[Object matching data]
^^^^^^^^^^^^^^^^
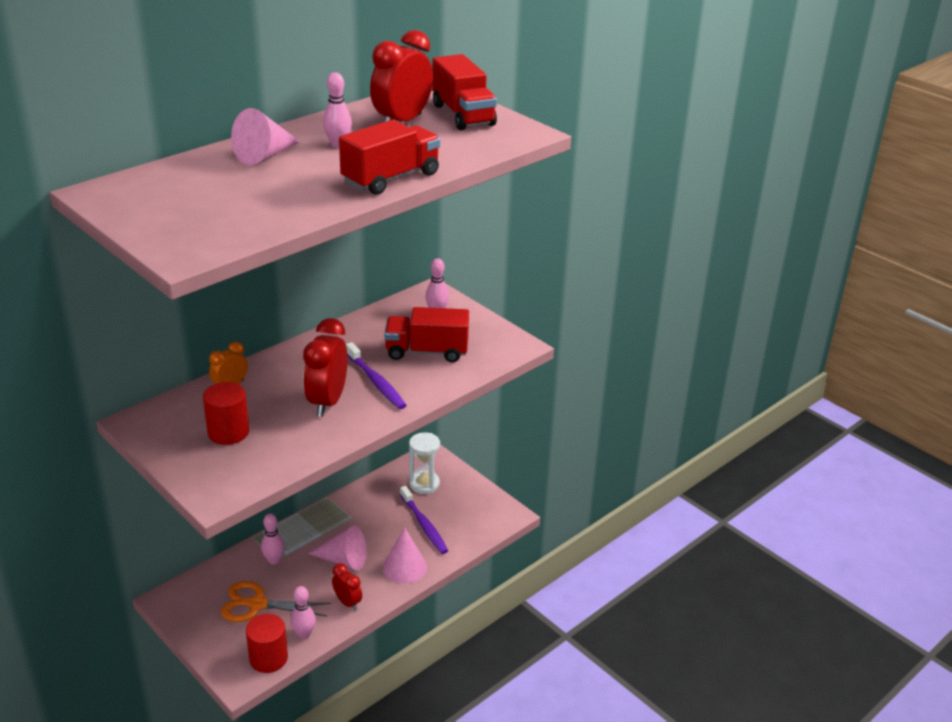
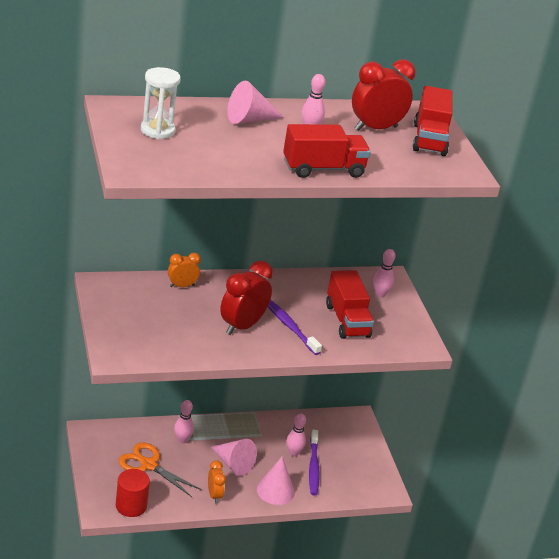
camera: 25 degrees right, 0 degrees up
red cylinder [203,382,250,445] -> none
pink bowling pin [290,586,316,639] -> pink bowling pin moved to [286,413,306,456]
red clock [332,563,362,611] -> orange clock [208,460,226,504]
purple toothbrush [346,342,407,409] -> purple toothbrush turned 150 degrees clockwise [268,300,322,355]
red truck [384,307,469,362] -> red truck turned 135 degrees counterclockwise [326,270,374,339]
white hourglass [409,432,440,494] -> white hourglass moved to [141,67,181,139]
^^^^^^^^^^^^^^^^
• Work to be completed: Repeat every line above precisely; pictures do not belong in the copy.

• Response to the exercise:
camera: 25 degrees right, 0 degrees up
red cylinder [203,382,250,445] -> none
pink bowling pin [290,586,316,639] -> pink bowling pin moved to [286,413,306,456]
red clock [332,563,362,611] -> orange clock [208,460,226,504]
purple toothbrush [346,342,407,409] -> purple toothbrush turned 150 degrees clockwise [268,300,322,355]
red truck [384,307,469,362] -> red truck turned 135 degrees counterclockwise [326,270,374,339]
white hourglass [409,432,440,494] -> white hourglass moved to [141,67,181,139]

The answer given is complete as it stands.